Problem statement: Word for word, restate the lines from the one containing "RFID3 pin SS: D2 -> D7" through the last line of the material, and include no pictures.
Source records START
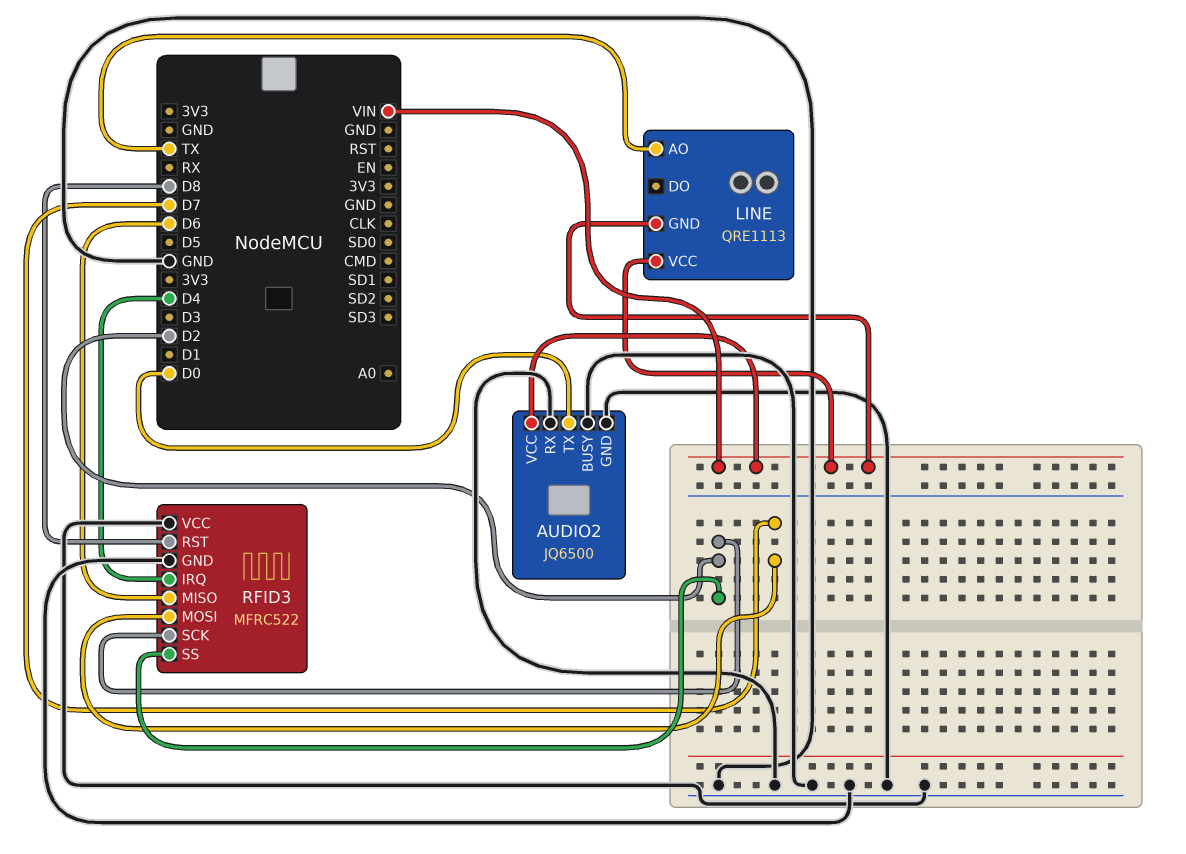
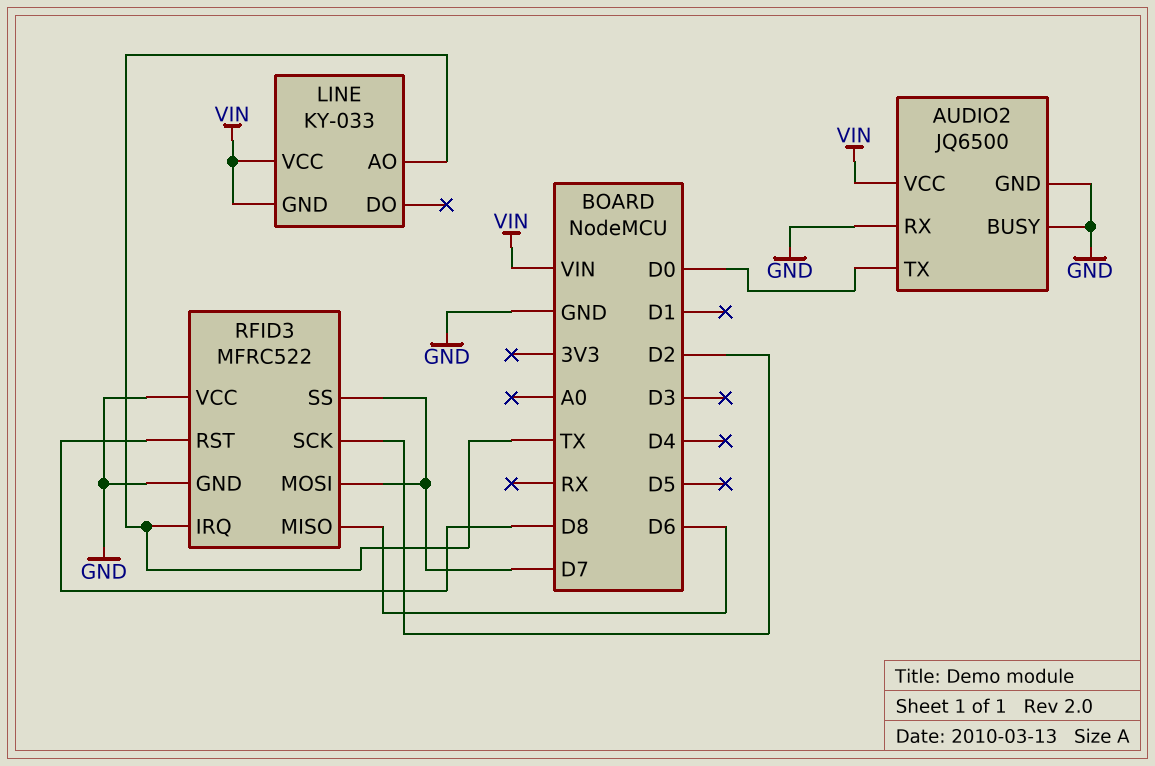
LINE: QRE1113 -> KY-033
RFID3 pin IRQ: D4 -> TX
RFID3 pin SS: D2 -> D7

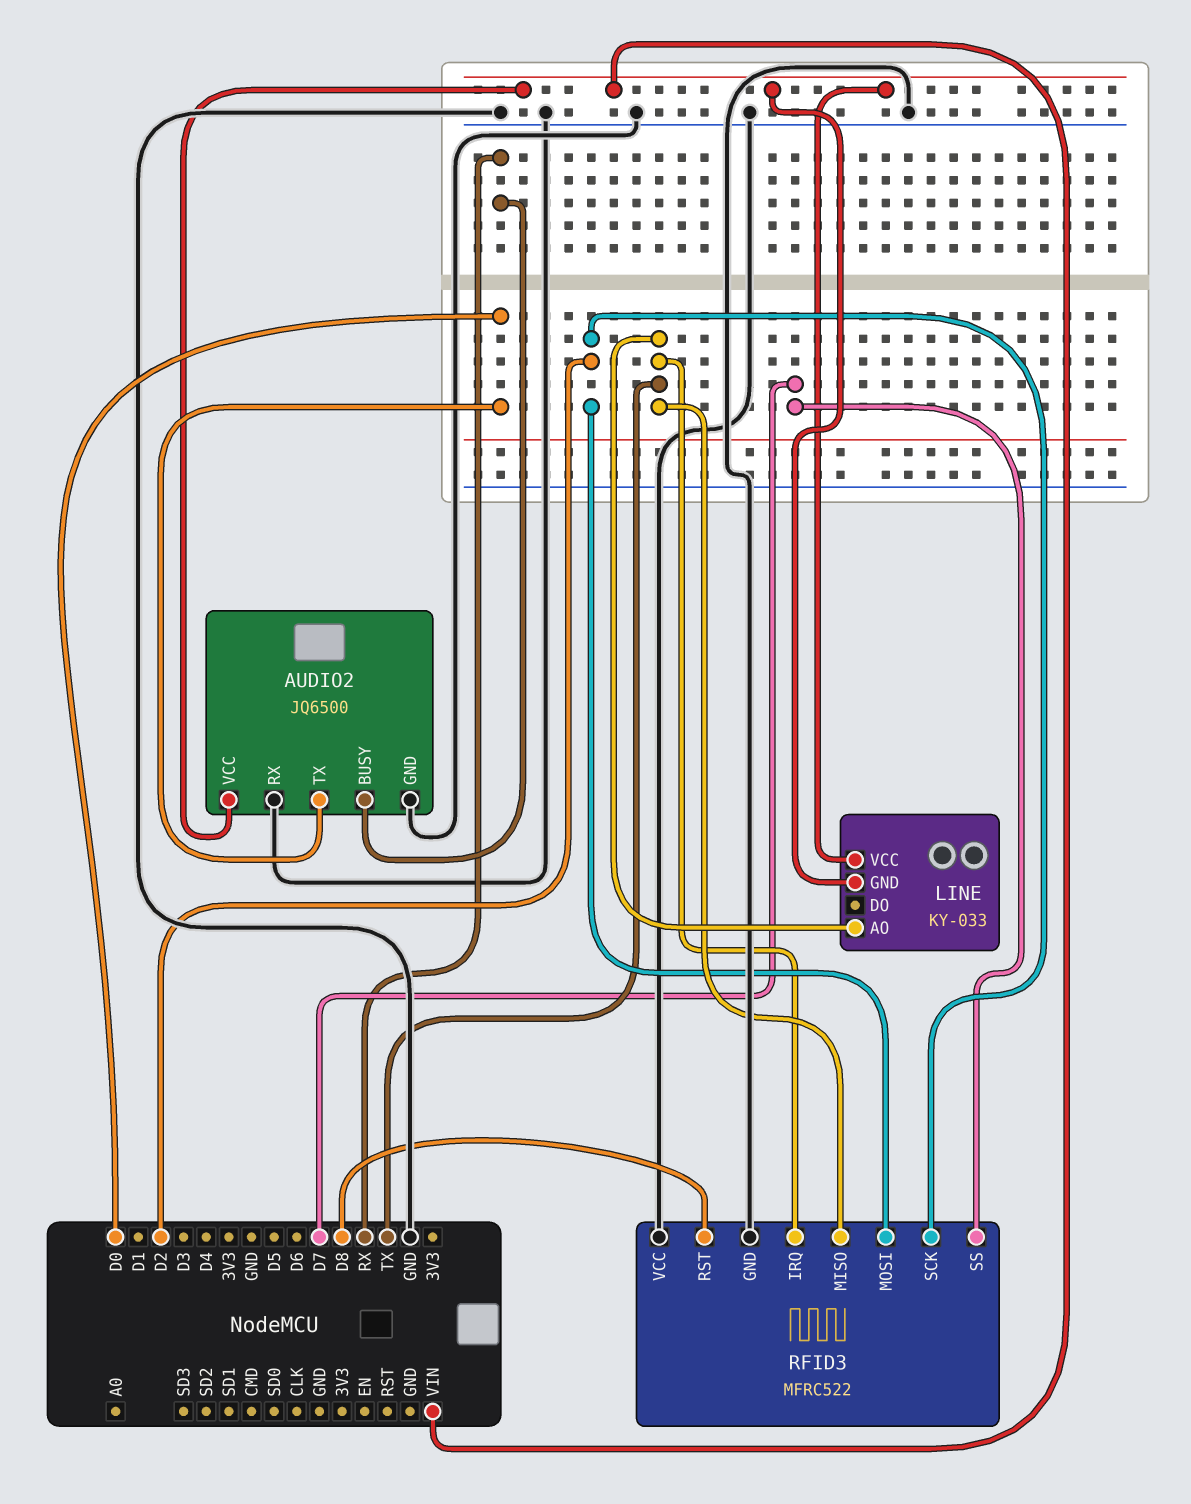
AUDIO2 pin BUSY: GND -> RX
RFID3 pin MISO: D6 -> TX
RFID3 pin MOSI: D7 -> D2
Source records END
Answer area:
RFID3 pin SS: D2 -> D7

AUDIO2 pin BUSY: GND -> RX
RFID3 pin MISO: D6 -> TX
RFID3 pin MOSI: D7 -> D2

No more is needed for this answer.